■ **WHAT IS NEEDED**
A complete, exact retyping of the data below is required.

■ **INFORMATION PROVIDED**
_ _ _

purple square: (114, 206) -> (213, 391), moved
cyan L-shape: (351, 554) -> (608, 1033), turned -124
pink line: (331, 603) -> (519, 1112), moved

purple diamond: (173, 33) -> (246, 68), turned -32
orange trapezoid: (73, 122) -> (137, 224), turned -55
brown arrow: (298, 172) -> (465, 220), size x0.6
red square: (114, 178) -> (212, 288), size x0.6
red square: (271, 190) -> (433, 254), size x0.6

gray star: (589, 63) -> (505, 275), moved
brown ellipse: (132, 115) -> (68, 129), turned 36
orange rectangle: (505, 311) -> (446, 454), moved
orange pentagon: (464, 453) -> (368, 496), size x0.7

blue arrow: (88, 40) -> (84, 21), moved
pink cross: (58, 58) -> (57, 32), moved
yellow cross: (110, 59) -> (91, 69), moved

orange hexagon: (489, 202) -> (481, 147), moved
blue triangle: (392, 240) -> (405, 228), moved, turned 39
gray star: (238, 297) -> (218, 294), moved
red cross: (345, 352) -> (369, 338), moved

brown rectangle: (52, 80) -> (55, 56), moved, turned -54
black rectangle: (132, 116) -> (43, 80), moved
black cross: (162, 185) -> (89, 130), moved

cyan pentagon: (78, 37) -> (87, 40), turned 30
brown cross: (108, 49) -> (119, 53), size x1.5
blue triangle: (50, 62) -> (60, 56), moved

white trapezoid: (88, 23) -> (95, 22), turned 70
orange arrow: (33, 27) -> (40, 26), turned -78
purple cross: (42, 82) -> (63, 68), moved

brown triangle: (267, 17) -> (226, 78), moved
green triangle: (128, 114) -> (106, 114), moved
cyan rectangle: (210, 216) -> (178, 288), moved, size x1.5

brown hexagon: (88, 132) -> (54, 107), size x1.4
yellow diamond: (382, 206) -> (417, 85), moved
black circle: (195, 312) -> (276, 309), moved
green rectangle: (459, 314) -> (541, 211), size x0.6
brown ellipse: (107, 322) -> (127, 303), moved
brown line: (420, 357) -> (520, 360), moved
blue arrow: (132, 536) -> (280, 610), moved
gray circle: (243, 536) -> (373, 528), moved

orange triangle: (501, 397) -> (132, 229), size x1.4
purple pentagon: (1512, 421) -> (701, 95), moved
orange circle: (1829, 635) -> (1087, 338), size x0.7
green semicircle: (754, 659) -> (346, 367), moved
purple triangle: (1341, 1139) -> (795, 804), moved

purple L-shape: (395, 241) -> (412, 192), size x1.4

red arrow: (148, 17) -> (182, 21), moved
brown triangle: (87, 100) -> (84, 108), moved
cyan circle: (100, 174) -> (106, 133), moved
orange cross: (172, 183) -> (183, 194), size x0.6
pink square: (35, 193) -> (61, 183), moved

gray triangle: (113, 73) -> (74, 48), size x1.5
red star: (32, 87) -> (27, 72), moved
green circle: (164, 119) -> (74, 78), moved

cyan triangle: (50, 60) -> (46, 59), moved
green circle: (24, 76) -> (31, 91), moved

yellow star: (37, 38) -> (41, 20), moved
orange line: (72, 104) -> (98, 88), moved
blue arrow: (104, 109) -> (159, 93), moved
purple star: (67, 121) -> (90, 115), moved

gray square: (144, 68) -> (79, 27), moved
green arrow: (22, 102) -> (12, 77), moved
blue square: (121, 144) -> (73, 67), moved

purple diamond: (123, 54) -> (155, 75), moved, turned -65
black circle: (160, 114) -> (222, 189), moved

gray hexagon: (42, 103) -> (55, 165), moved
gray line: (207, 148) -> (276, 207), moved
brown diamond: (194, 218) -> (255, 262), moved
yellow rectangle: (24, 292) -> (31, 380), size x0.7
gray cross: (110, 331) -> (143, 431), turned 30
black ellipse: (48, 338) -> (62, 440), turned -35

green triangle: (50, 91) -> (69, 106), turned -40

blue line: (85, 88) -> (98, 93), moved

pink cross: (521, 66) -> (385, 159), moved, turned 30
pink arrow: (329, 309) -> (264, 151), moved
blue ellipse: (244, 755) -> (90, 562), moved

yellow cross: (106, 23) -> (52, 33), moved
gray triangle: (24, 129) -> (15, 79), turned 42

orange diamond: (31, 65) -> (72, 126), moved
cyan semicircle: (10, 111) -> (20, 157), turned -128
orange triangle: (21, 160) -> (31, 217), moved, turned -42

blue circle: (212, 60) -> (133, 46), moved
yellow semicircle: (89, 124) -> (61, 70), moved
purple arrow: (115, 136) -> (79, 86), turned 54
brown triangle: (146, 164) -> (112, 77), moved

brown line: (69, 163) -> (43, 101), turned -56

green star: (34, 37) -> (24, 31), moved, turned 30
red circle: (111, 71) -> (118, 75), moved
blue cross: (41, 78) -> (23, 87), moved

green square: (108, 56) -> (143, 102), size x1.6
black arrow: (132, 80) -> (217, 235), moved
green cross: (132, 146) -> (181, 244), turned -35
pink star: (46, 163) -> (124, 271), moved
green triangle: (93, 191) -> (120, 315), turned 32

_ _ _

■ **EXPECTED ANSWER**
purple square: (114, 206) -> (213, 391), moved
cyan L-shape: (351, 554) -> (608, 1033), turned -124
pink line: (331, 603) -> (519, 1112), moved

purple diamond: (173, 33) -> (246, 68), turned -32
orange trapezoid: (73, 122) -> (137, 224), turned -55
brown arrow: (298, 172) -> (465, 220), size x0.6
red square: (114, 178) -> (212, 288), size x0.6
red square: (271, 190) -> (433, 254), size x0.6

gray star: (589, 63) -> (505, 275), moved
brown ellipse: (132, 115) -> (68, 129), turned 36
orange rectangle: (505, 311) -> (446, 454), moved
orange pentagon: (464, 453) -> (368, 496), size x0.7

blue arrow: (88, 40) -> (84, 21), moved
pink cross: (58, 58) -> (57, 32), moved
yellow cross: (110, 59) -> (91, 69), moved

orange hexagon: (489, 202) -> (481, 147), moved
blue triangle: (392, 240) -> (405, 228), moved, turned 39
gray star: (238, 297) -> (218, 294), moved
red cross: (345, 352) -> (369, 338), moved

brown rectangle: (52, 80) -> (55, 56), moved, turned -54
black rectangle: (132, 116) -> (43, 80), moved
black cross: (162, 185) -> (89, 130), moved

cyan pentagon: (78, 37) -> (87, 40), turned 30
brown cross: (108, 49) -> (119, 53), size x1.5
blue triangle: (50, 62) -> (60, 56), moved

white trapezoid: (88, 23) -> (95, 22), turned 70
orange arrow: (33, 27) -> (40, 26), turned -78
purple cross: (42, 82) -> (63, 68), moved

brown triangle: (267, 17) -> (226, 78), moved
green triangle: (128, 114) -> (106, 114), moved
cyan rectangle: (210, 216) -> (178, 288), moved, size x1.5

brown hexagon: (88, 132) -> (54, 107), size x1.4
yellow diamond: (382, 206) -> (417, 85), moved
black circle: (195, 312) -> (276, 309), moved
green rectangle: (459, 314) -> (541, 211), size x0.6
brown ellipse: (107, 322) -> (127, 303), moved
brown line: (420, 357) -> (520, 360), moved
blue arrow: (132, 536) -> (280, 610), moved
gray circle: (243, 536) -> (373, 528), moved

orange triangle: (501, 397) -> (132, 229), size x1.4
purple pentagon: (1512, 421) -> (701, 95), moved
orange circle: (1829, 635) -> (1087, 338), size x0.7
green semicircle: (754, 659) -> (346, 367), moved
purple triangle: (1341, 1139) -> (795, 804), moved

purple L-shape: (395, 241) -> (412, 192), size x1.4

red arrow: (148, 17) -> (182, 21), moved
brown triangle: (87, 100) -> (84, 108), moved
cyan circle: (100, 174) -> (106, 133), moved
orange cross: (172, 183) -> (183, 194), size x0.6
pink square: (35, 193) -> (61, 183), moved

gray triangle: (113, 73) -> (74, 48), size x1.5
red star: (32, 87) -> (27, 72), moved
green circle: (164, 119) -> (74, 78), moved

cyan triangle: (50, 60) -> (46, 59), moved
green circle: (24, 76) -> (31, 91), moved

yellow star: (37, 38) -> (41, 20), moved
orange line: (72, 104) -> (98, 88), moved
blue arrow: (104, 109) -> (159, 93), moved
purple star: (67, 121) -> (90, 115), moved

gray square: (144, 68) -> (79, 27), moved
green arrow: (22, 102) -> (12, 77), moved
blue square: (121, 144) -> (73, 67), moved

purple diamond: (123, 54) -> (155, 75), moved, turned -65
black circle: (160, 114) -> (222, 189), moved

gray hexagon: (42, 103) -> (55, 165), moved
gray line: (207, 148) -> (276, 207), moved
brown diamond: (194, 218) -> (255, 262), moved
yellow rectangle: (24, 292) -> (31, 380), size x0.7
gray cross: (110, 331) -> (143, 431), turned 30
black ellipse: (48, 338) -> (62, 440), turned -35

green triangle: (50, 91) -> (69, 106), turned -40

blue line: (85, 88) -> (98, 93), moved

pink cross: (521, 66) -> (385, 159), moved, turned 30
pink arrow: (329, 309) -> (264, 151), moved
blue ellipse: (244, 755) -> (90, 562), moved

yellow cross: (106, 23) -> (52, 33), moved
gray triangle: (24, 129) -> (15, 79), turned 42

orange diamond: (31, 65) -> (72, 126), moved
cyan semicircle: (10, 111) -> (20, 157), turned -128
orange triangle: (21, 160) -> (31, 217), moved, turned -42

blue circle: (212, 60) -> (133, 46), moved
yellow semicircle: (89, 124) -> (61, 70), moved
purple arrow: (115, 136) -> (79, 86), turned 54
brown triangle: (146, 164) -> (112, 77), moved

brown line: (69, 163) -> (43, 101), turned -56

green star: (34, 37) -> (24, 31), moved, turned 30
red circle: (111, 71) -> (118, 75), moved
blue cross: (41, 78) -> (23, 87), moved

green square: (108, 56) -> (143, 102), size x1.6
black arrow: (132, 80) -> (217, 235), moved
green cross: (132, 146) -> (181, 244), turned -35
pink star: (46, 163) -> (124, 271), moved
green triangle: (93, 191) -> (120, 315), turned 32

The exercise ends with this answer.